__YOUR TASK__:
Show only lines that include "adipose".

__ENTRIES SHOWN__:

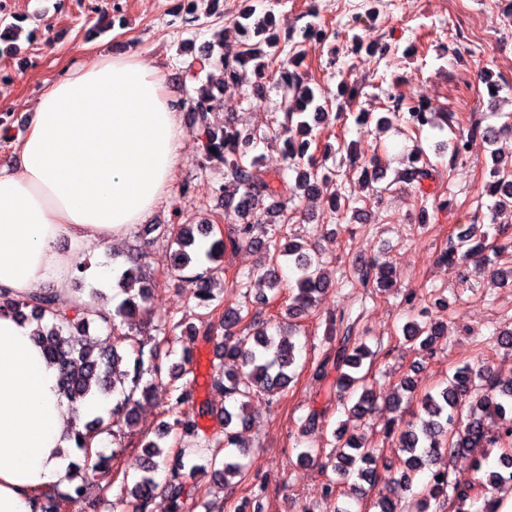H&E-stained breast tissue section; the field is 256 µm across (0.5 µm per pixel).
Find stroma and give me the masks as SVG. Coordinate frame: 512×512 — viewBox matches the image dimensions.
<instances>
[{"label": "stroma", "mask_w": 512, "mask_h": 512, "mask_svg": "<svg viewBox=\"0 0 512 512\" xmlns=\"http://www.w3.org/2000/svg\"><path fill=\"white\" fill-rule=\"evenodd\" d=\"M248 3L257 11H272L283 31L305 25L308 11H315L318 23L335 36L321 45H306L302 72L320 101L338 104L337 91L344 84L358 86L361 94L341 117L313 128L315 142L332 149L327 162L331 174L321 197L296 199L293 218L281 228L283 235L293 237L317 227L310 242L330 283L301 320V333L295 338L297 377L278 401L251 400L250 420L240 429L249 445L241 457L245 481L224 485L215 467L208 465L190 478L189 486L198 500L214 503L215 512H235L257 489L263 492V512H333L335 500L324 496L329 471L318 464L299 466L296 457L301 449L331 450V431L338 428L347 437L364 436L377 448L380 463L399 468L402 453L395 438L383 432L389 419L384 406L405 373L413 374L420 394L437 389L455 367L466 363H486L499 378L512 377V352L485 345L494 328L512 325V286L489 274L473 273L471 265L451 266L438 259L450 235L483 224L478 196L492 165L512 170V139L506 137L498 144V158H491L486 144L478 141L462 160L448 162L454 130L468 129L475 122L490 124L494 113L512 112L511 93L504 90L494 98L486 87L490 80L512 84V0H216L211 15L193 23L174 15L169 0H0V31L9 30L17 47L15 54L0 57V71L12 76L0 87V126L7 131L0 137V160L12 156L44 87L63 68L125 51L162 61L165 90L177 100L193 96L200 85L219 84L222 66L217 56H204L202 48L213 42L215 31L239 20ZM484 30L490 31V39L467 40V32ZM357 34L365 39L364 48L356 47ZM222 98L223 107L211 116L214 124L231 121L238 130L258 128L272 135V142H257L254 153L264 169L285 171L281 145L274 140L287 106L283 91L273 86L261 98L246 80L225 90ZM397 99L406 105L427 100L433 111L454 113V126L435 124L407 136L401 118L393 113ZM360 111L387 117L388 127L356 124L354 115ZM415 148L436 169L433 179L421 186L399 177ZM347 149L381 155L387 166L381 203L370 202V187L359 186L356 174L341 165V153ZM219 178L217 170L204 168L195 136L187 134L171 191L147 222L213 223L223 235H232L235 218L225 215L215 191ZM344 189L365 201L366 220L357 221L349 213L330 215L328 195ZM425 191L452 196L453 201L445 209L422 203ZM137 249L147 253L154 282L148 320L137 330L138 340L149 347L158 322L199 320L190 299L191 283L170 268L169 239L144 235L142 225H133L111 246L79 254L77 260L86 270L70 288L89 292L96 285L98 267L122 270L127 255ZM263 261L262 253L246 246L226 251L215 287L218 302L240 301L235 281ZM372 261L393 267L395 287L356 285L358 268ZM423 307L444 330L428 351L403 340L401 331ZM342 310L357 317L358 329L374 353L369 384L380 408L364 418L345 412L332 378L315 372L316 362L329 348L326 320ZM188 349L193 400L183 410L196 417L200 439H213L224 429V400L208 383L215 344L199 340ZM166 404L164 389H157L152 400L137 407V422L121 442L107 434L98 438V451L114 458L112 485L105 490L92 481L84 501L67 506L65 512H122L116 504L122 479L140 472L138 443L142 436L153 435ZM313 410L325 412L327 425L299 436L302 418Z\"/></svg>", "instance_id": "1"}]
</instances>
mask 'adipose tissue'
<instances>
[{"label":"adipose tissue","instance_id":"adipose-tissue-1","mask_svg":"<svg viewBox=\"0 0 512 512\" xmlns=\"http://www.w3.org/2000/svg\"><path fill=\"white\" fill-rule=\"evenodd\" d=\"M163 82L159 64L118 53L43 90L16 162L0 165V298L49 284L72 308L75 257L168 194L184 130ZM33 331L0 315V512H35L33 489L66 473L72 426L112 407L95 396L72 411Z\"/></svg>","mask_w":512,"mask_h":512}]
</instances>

__FULL RESPONSE__:
mask 'adipose tissue'
[{"label":"adipose tissue","instance_id":"adipose-tissue-1","mask_svg":"<svg viewBox=\"0 0 512 512\" xmlns=\"http://www.w3.org/2000/svg\"><path fill=\"white\" fill-rule=\"evenodd\" d=\"M163 82L159 64L118 53L43 90L16 162L0 165V298L49 284L72 308L75 257L168 194L184 130ZM33 331L0 315V512H35L33 489L66 473L72 426L112 407L95 396L72 411Z\"/></svg>","mask_w":512,"mask_h":512}]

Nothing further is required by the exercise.